# Exercise details:
Copy the data that follows exactly. Include no pictures.

# Dataset content:
======
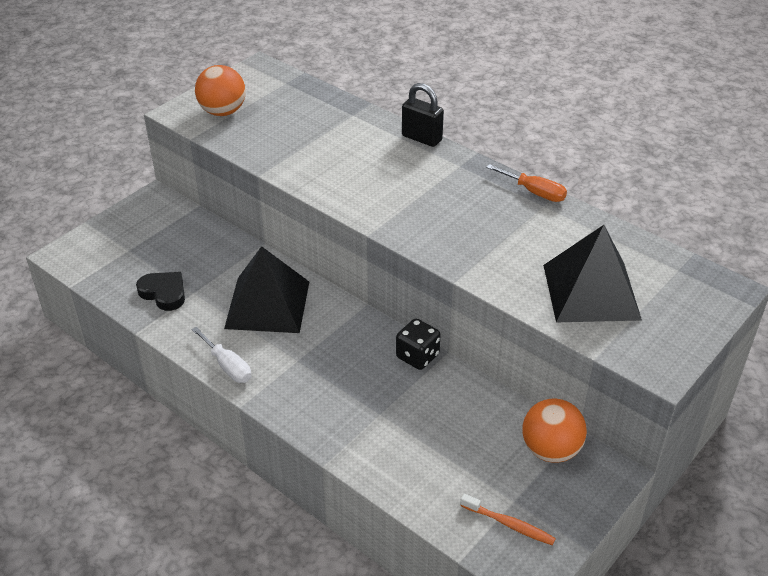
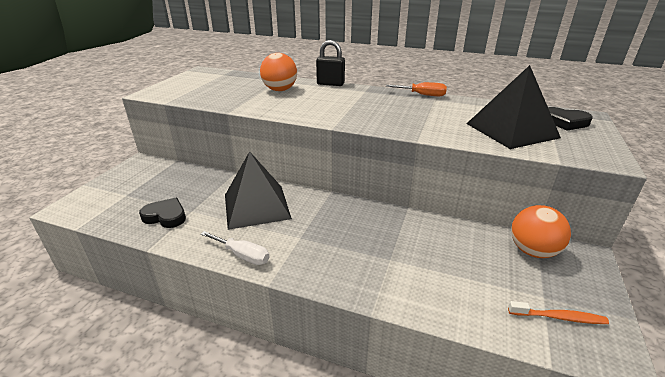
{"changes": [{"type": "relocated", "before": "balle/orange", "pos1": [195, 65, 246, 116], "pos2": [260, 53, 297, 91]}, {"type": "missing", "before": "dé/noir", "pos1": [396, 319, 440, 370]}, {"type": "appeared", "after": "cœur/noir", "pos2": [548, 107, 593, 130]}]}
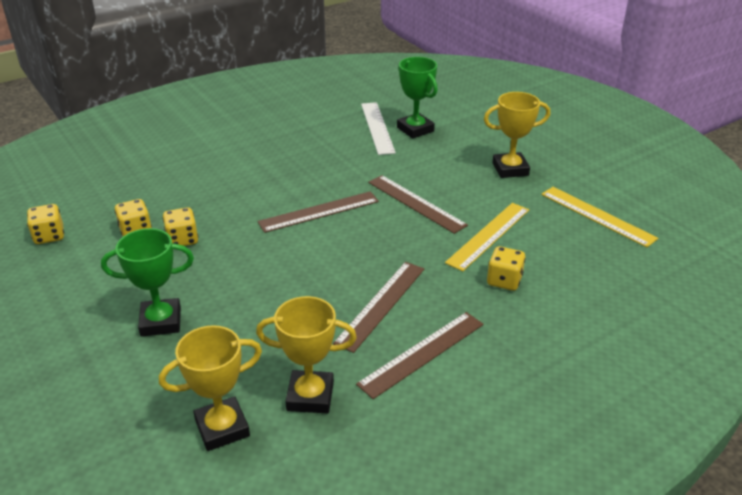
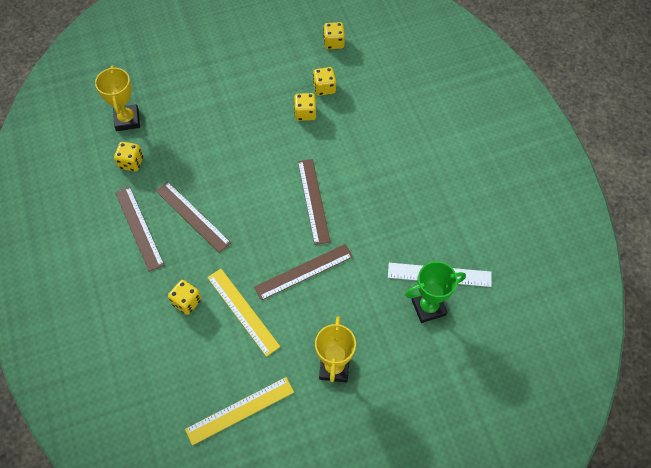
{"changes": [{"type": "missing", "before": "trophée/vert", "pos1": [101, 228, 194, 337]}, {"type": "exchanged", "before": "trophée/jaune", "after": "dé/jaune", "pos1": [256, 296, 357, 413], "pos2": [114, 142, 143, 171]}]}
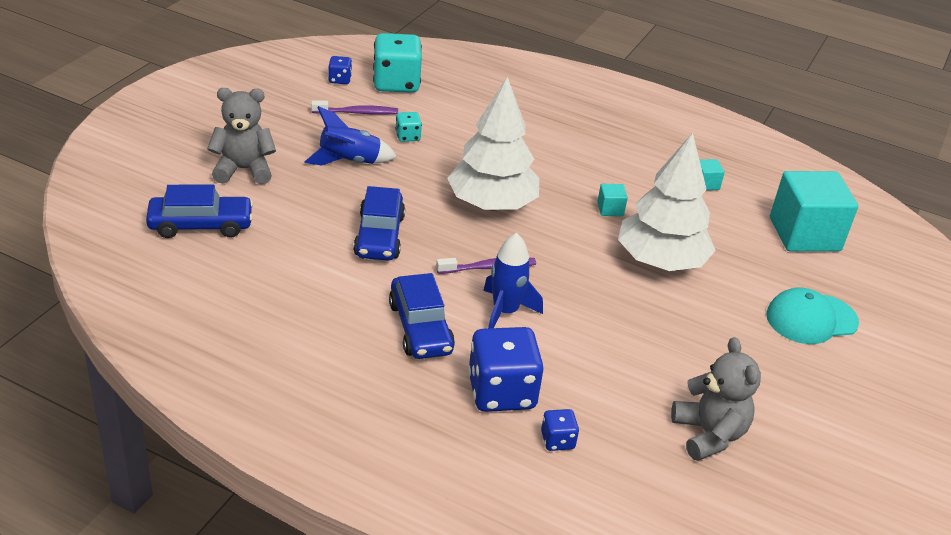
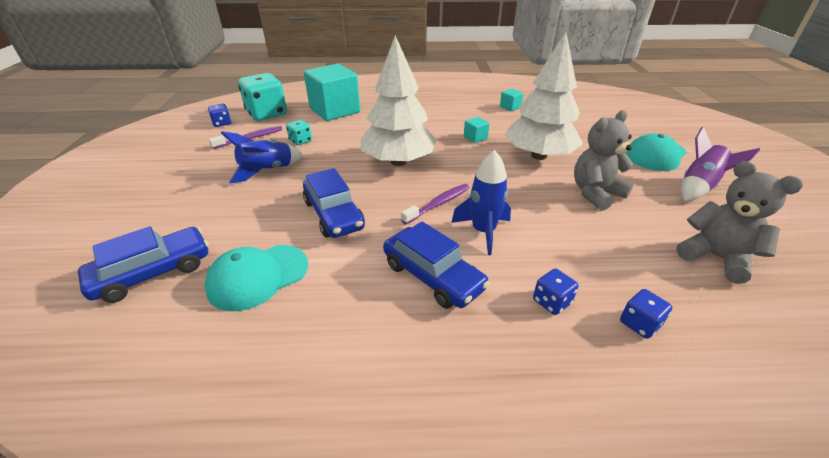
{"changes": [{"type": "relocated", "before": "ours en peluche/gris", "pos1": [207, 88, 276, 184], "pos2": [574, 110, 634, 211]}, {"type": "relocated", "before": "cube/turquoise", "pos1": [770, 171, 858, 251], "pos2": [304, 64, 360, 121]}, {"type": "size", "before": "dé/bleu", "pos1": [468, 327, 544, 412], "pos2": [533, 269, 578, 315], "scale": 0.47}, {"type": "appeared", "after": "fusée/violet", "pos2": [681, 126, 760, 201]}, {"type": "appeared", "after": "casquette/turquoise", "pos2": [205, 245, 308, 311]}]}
======
# Written solution:
{"changes": [{"type": "relocated", "before": "balle/orange", "pos1": [195, 65, 246, 116], "pos2": [260, 53, 297, 91]}, {"type": "missing", "before": "dé/noir", "pos1": [396, 319, 440, 370]}, {"type": "appeared", "after": "cœur/noir", "pos2": [548, 107, 593, 130]}]}
{"changes": [{"type": "missing", "before": "trophée/vert", "pos1": [101, 228, 194, 337]}, {"type": "exchanged", "before": "trophée/jaune", "after": "dé/jaune", "pos1": [256, 296, 357, 413], "pos2": [114, 142, 143, 171]}]}
{"changes": [{"type": "relocated", "before": "ours en peluche/gris", "pos1": [207, 88, 276, 184], "pos2": [574, 110, 634, 211]}, {"type": "relocated", "before": "cube/turquoise", "pos1": [770, 171, 858, 251], "pos2": [304, 64, 360, 121]}, {"type": "size", "before": "dé/bleu", "pos1": [468, 327, 544, 412], "pos2": [533, 269, 578, 315], "scale": 0.47}, {"type": "appeared", "after": "fusée/violet", "pos2": [681, 126, 760, 201]}, {"type": "appeared", "after": "casquette/turquoise", "pos2": [205, 245, 308, 311]}]}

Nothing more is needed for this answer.